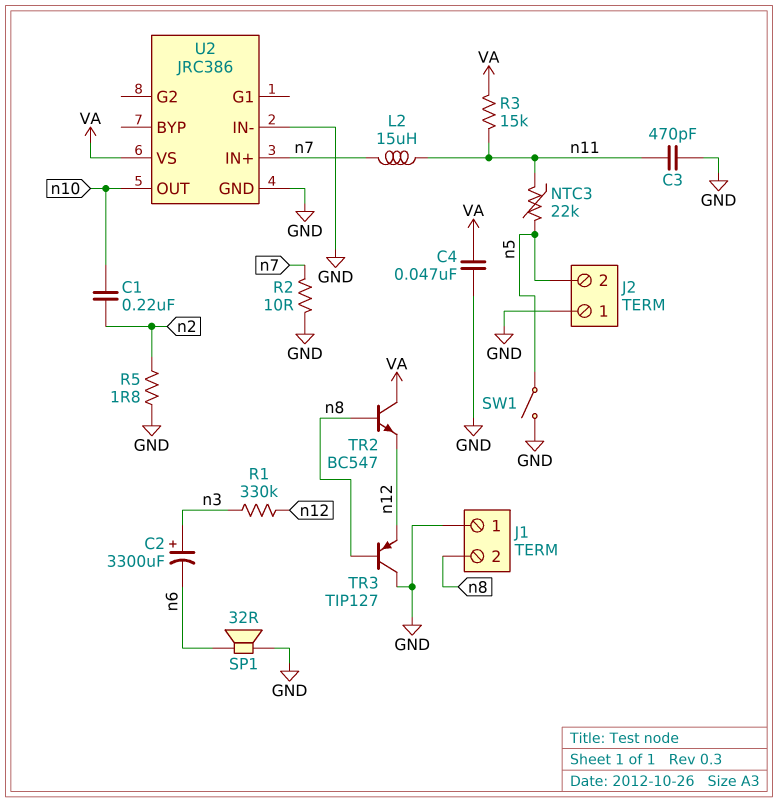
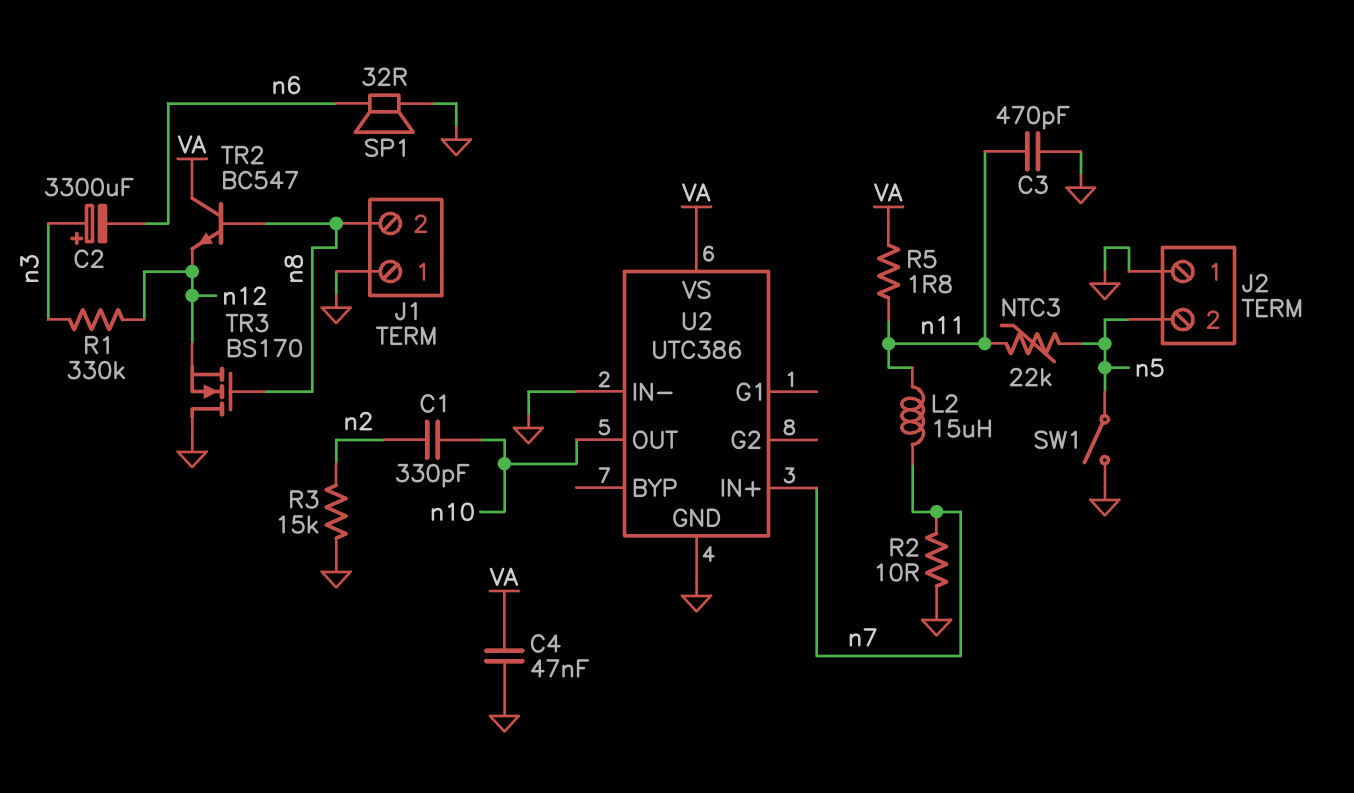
C1: 220nF (n2, n10) -> 330pF (n2, n10)
R3: 15k (VA, n11) -> 15k (GND, n2)
R5: 1.8 (GND, n2) -> 1.8 (VA, n11)
TR3: PNP TIP127 (B n8, C GND, E n12) -> NMOS BS170 (G n8, D GND, S n12)
U2: JRC386 -> UTC386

..........

** Required action **
Retype only the lines running from the line with "R3: 15k (VA, n11) -> 15k (GND, n2)" to the end of the listing, including both of those lines.

** Written response **
R3: 15k (VA, n11) -> 15k (GND, n2)
R5: 1.8 (GND, n2) -> 1.8 (VA, n11)
TR3: PNP TIP127 (B n8, C GND, E n12) -> NMOS BS170 (G n8, D GND, S n12)
U2: JRC386 -> UTC386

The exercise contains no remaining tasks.